---------- Dataset excerpts

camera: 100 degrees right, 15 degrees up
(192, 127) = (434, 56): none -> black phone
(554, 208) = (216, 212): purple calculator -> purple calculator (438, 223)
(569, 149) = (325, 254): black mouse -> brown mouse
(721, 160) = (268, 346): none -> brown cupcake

--------------------
---------- Dataset excerpts

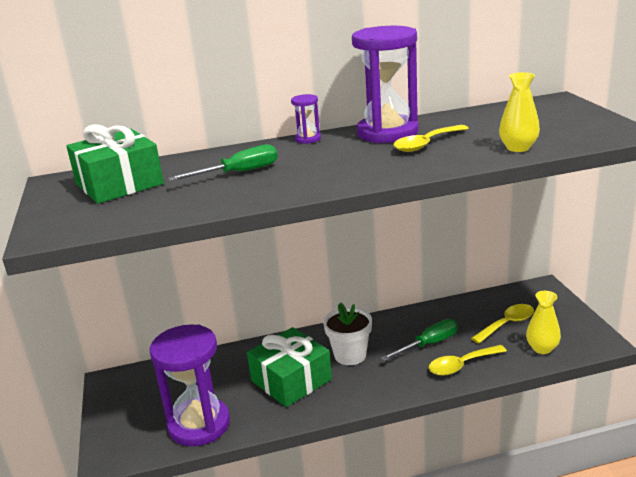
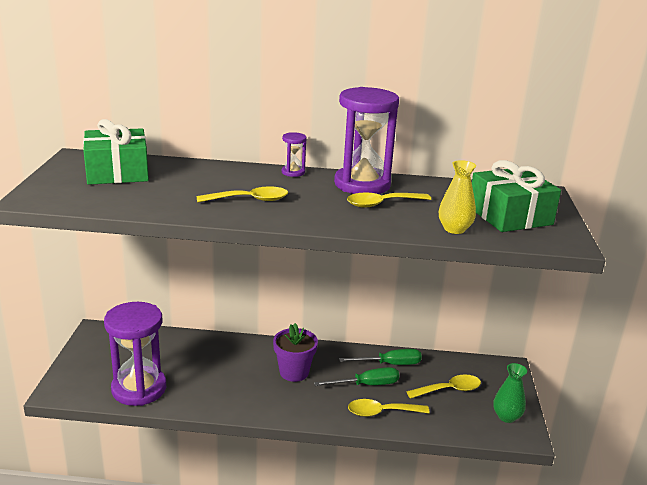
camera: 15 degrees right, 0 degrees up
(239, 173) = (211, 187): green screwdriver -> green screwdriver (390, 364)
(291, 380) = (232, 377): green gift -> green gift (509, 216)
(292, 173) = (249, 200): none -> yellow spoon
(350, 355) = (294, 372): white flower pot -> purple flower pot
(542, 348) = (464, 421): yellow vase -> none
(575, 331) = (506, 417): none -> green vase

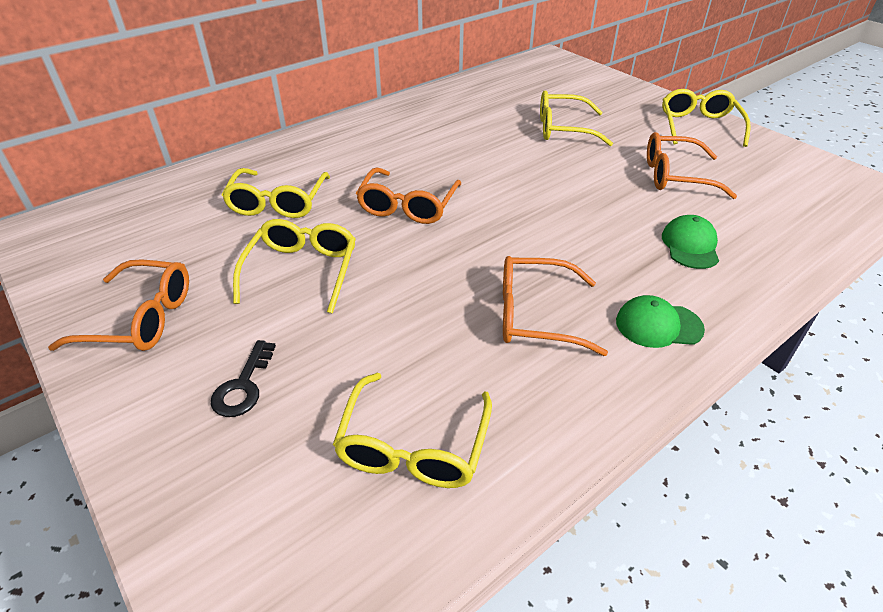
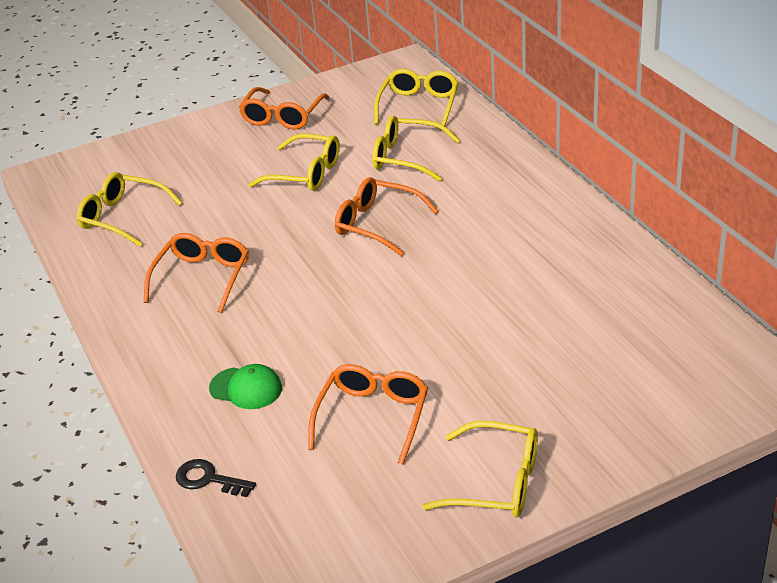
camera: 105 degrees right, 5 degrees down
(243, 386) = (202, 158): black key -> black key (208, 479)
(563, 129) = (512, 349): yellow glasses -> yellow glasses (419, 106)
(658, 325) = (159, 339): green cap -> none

--------------------

**Problem description**
Your answer should consist of all lines in the listing above that contain "green".

**Answer to the exercise**
(239, 173) = (211, 187): green screwdriver -> green screwdriver (390, 364)
(291, 380) = (232, 377): green gift -> green gift (509, 216)
(575, 331) = (506, 417): none -> green vase
(658, 325) = (159, 339): green cap -> none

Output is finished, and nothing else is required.